An unchanged copy of all the lines below is expected, and it should contain no pictures.

Data entries:
»»
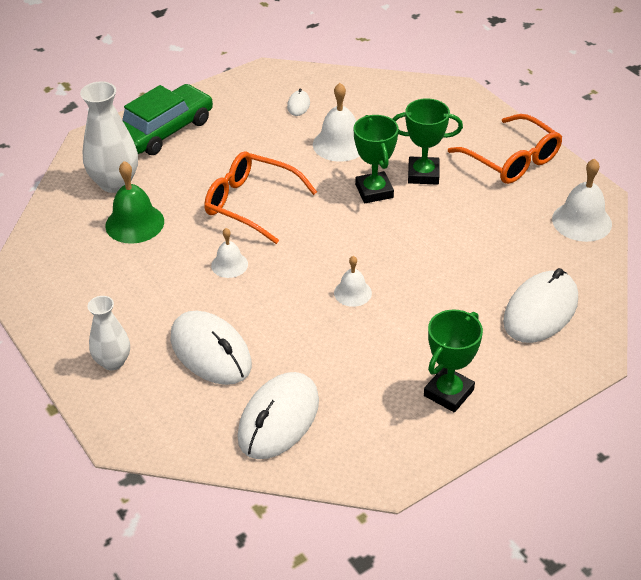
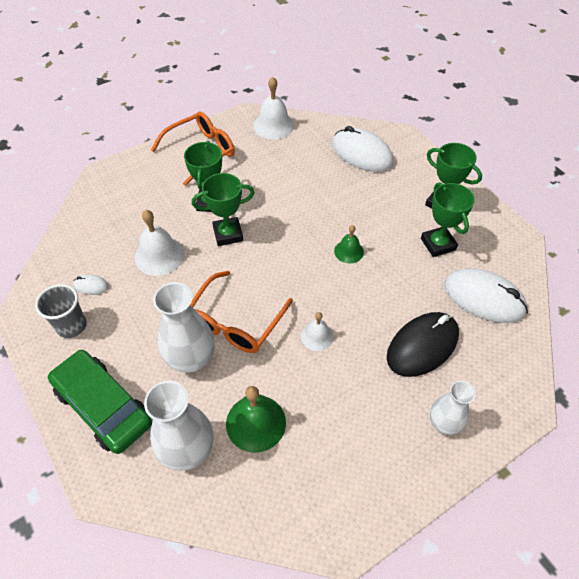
camera: 90 degrees left, 10 degrees up
(209, 177) = (191, 359): none -> white vase
(211, 352) = (422, 346): white mouse -> black mouse
(251, 100) = (71, 326): none -> grey cup
(352, 293) = (349, 251): white bell -> green bell
(370, 381) = (438, 244): none -> green trophy

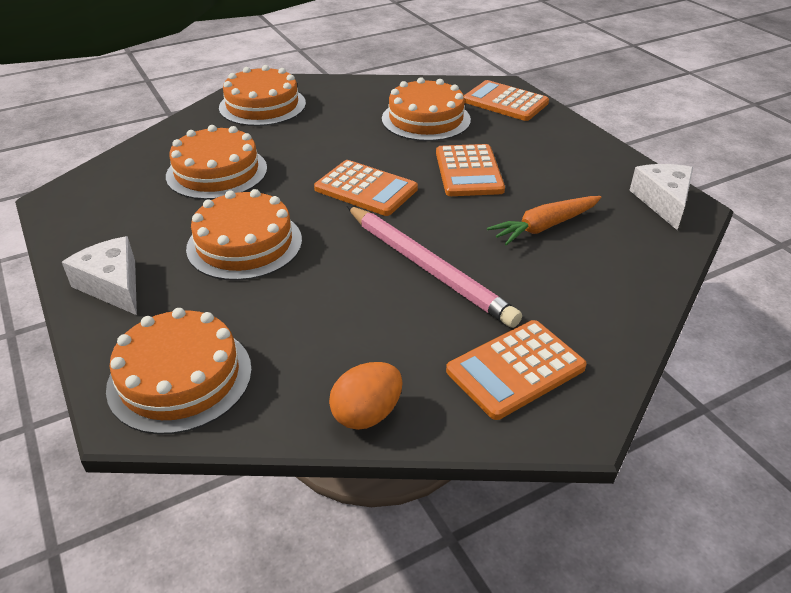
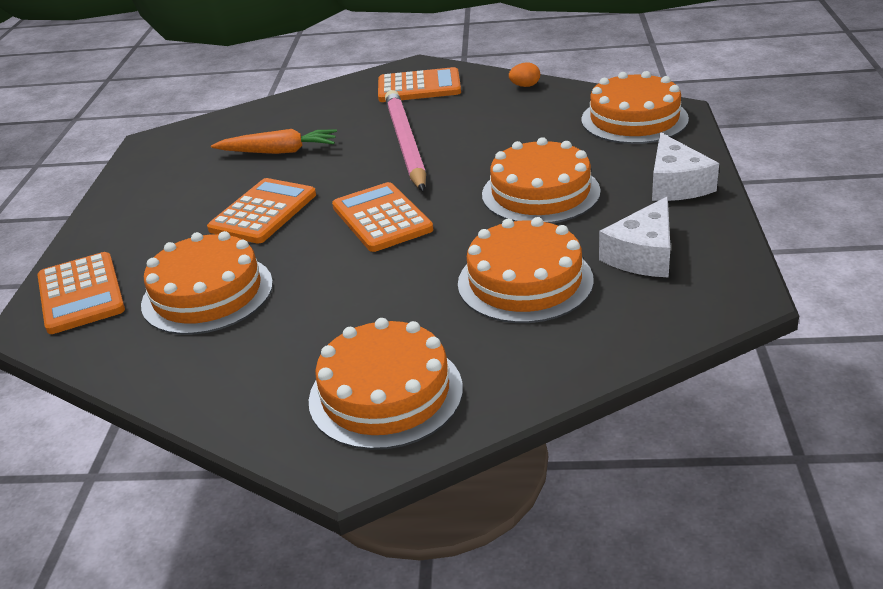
camera: 145 degrees left, 5 degrees down
(367, 414) = (525, 86): orange egg -> orange egg, size x0.62
(663, 201) = (160, 149): white cheese -> white cheese (643, 255)

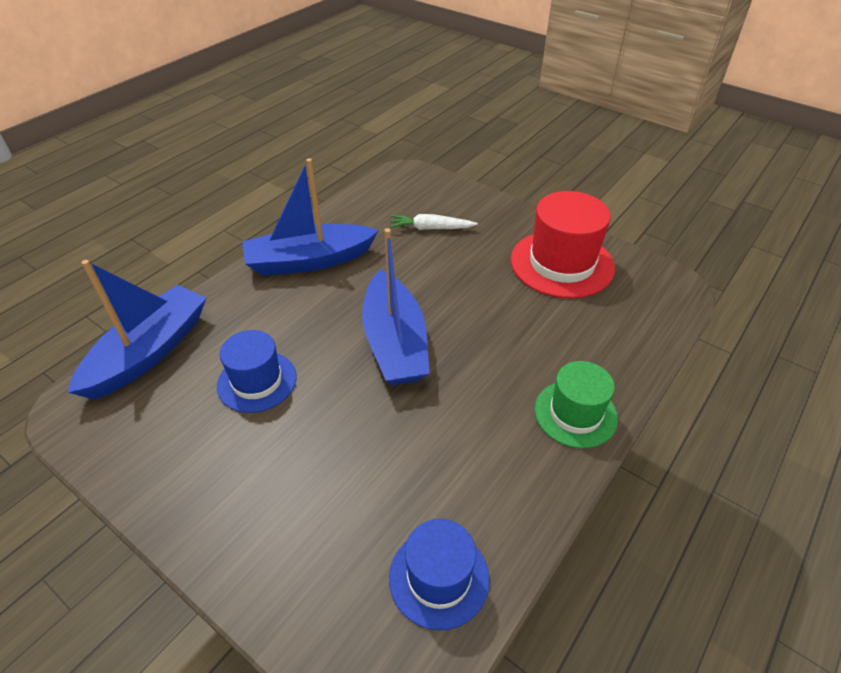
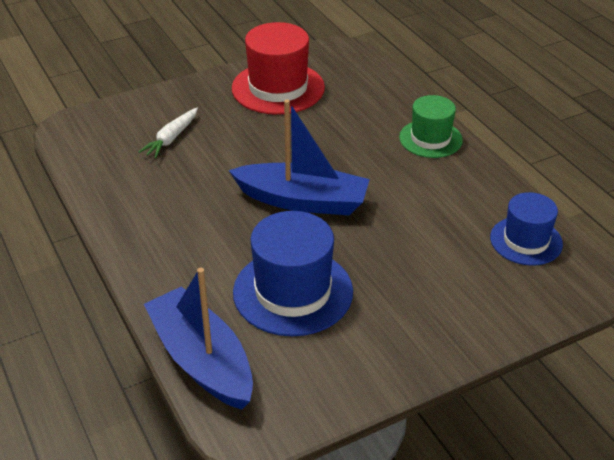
camera: 65 degrees left, 5 degrees down
(257, 381) = (293, 292): blue hat -> blue hat, size x1.58
(309, 261) = (153, 224): blue boat -> none

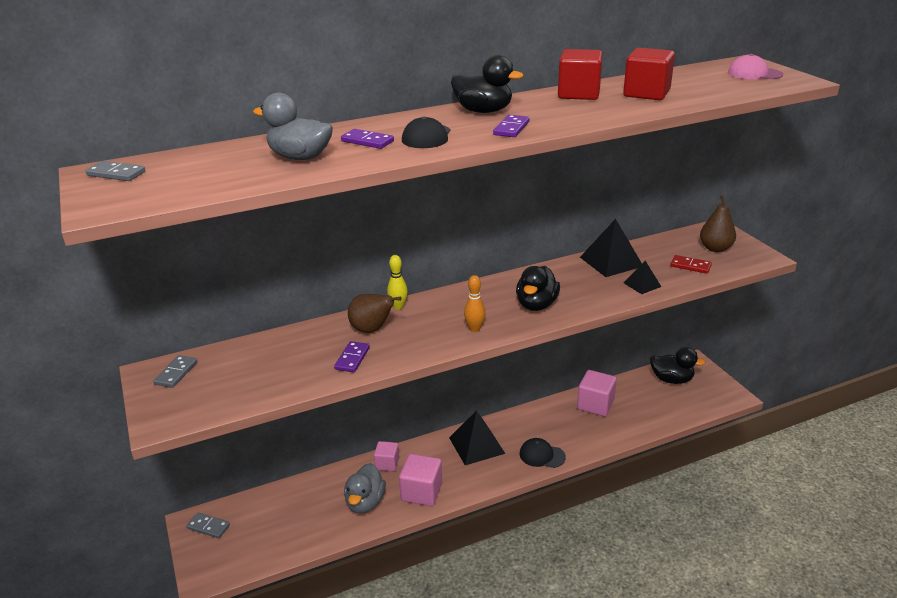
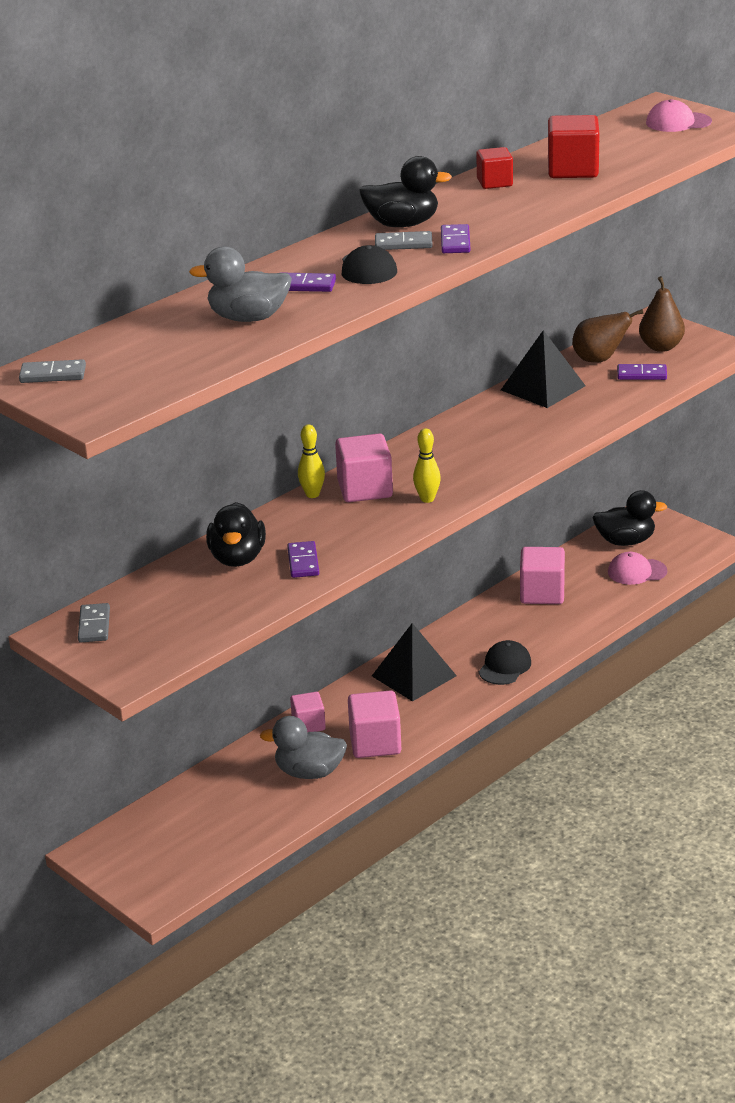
camera: 20 degrees left, 0 degrees up
(208, 527) = (118, 850): grey domino -> grey domino (403, 244)
(365, 502) = (309, 772): grey duck -> grey duck turned 105 degrees clockwise
(372, 330) = (301, 527): brown pear -> brown pear (599, 360)
(436, 311) = (365, 489): none -> pink cube
(474, 329) = (427, 499): orange bowling pin -> yellow bowling pin
(536, 305) = (483, 457): black duck -> black duck (237, 558)
(542, 455) = (504, 666): black cap -> black cap turned 120 degrees clockwise
(578, 94) = (494, 182): red cube -> red cube, size x0.63
(642, 284) = (596, 408): black pyramid -> none
(670, 405) = (637, 572): none -> pink cap
(690, 266) = (641, 374): red domino -> purple domino

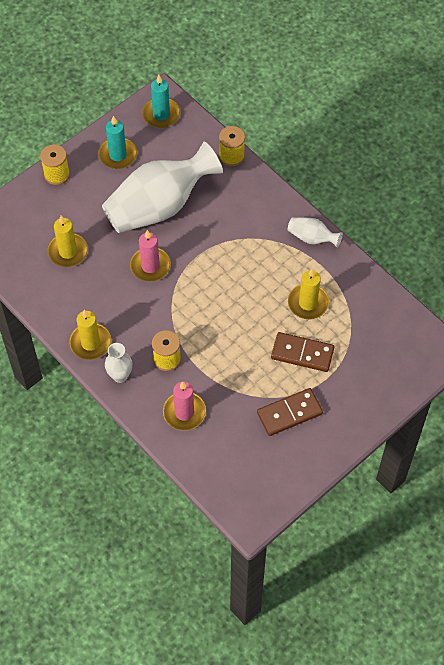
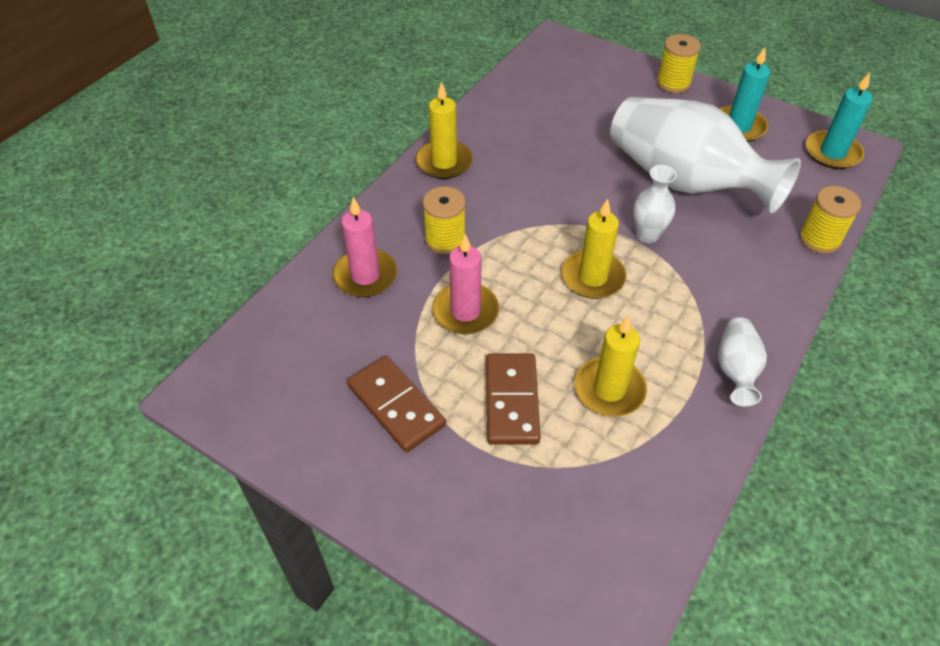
camera: 75 degrees right, 10 degrees down
(68, 251) = (568, 115): yellow candle -> yellow candle (593, 277)
(120, 375) = (404, 199): white vase -> white vase (647, 235)
(150, 266) = (585, 192): pink candle -> pink candle (465, 311)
««
◆ Exercise output:
camera: 90 degrees left, 10 degrees up
(209, 177) = (191, 359): none -> white vase
(211, 352) = (422, 346): white mouse -> black mouse
(251, 100) = (71, 326): none -> grey cup
(352, 293) = (349, 251): white bell -> green bell
(370, 381) = (438, 244): none -> green trophy

camera: 145 degrees left, 5 degrees down
(367, 414) = (525, 86): orange egg -> orange egg, size x0.62
(663, 201) = (160, 149): white cheese -> white cheese (643, 255)

camera: 65 degrees left, 5 degrees down
(257, 381) = (293, 292): blue hat -> blue hat, size x1.58
(309, 261) = (153, 224): blue boat -> none

camera: 20 degrees left, 0 degrees up
(208, 527) = (118, 850): grey domino -> grey domino (403, 244)
(365, 502) = (309, 772): grey duck -> grey duck turned 105 degrees clockwise
(372, 330) = (301, 527): brown pear -> brown pear (599, 360)
(436, 311) = (365, 489): none -> pink cube
(474, 329) = (427, 499): orange bowling pin -> yellow bowling pin
(536, 305) = (483, 457): black duck -> black duck (237, 558)
(542, 455) = (504, 666): black cap -> black cap turned 120 degrees clockwise
(578, 94) = (494, 182): red cube -> red cube, size x0.63
(642, 284) = (596, 408): black pyramid -> none
(670, 405) = (637, 572): none -> pink cap
(690, 266) = (641, 374): red domino -> purple domino

camera: 75 degrees right, 10 degrees down
(68, 251) = (568, 115): yellow candle -> yellow candle (593, 277)
(120, 375) = (404, 199): white vase -> white vase (647, 235)
(150, 266) = (585, 192): pink candle -> pink candle (465, 311)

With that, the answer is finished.